Requirement:
A word-for-word reproduction of the listing is required.

Records to process:
|---|

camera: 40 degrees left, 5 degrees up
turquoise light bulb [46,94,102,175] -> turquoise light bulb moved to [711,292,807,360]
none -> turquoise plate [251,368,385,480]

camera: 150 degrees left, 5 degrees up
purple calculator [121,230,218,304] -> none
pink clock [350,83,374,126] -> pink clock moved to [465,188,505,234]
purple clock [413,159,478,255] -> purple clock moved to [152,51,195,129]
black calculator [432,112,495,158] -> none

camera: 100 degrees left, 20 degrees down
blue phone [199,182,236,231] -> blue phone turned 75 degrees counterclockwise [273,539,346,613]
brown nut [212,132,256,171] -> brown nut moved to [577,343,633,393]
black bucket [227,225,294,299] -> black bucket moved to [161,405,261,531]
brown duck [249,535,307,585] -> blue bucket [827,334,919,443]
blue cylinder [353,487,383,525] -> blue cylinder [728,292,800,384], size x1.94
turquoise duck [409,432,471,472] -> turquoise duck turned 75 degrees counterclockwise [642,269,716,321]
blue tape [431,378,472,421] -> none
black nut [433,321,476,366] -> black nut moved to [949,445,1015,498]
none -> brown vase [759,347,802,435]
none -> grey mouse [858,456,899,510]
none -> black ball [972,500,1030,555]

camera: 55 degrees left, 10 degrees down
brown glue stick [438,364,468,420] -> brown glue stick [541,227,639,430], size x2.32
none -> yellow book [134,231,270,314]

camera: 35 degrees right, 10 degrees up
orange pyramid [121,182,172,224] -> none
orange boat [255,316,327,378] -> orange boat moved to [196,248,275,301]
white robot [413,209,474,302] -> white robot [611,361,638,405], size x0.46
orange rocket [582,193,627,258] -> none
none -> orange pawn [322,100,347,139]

|---|

Task solution:
camera: 40 degrees left, 5 degrees up
turquoise light bulb [46,94,102,175] -> turquoise light bulb moved to [711,292,807,360]
none -> turquoise plate [251,368,385,480]

camera: 150 degrees left, 5 degrees up
purple calculator [121,230,218,304] -> none
pink clock [350,83,374,126] -> pink clock moved to [465,188,505,234]
purple clock [413,159,478,255] -> purple clock moved to [152,51,195,129]
black calculator [432,112,495,158] -> none

camera: 100 degrees left, 20 degrees down
blue phone [199,182,236,231] -> blue phone turned 75 degrees counterclockwise [273,539,346,613]
brown nut [212,132,256,171] -> brown nut moved to [577,343,633,393]
black bucket [227,225,294,299] -> black bucket moved to [161,405,261,531]
brown duck [249,535,307,585] -> blue bucket [827,334,919,443]
blue cylinder [353,487,383,525] -> blue cylinder [728,292,800,384], size x1.94
turquoise duck [409,432,471,472] -> turquoise duck turned 75 degrees counterclockwise [642,269,716,321]
blue tape [431,378,472,421] -> none
black nut [433,321,476,366] -> black nut moved to [949,445,1015,498]
none -> brown vase [759,347,802,435]
none -> grey mouse [858,456,899,510]
none -> black ball [972,500,1030,555]

camera: 55 degrees left, 10 degrees down
brown glue stick [438,364,468,420] -> brown glue stick [541,227,639,430], size x2.32
none -> yellow book [134,231,270,314]

camera: 35 degrees right, 10 degrees up
orange pyramid [121,182,172,224] -> none
orange boat [255,316,327,378] -> orange boat moved to [196,248,275,301]
white robot [413,209,474,302] -> white robot [611,361,638,405], size x0.46
orange rocket [582,193,627,258] -> none
none -> orange pawn [322,100,347,139]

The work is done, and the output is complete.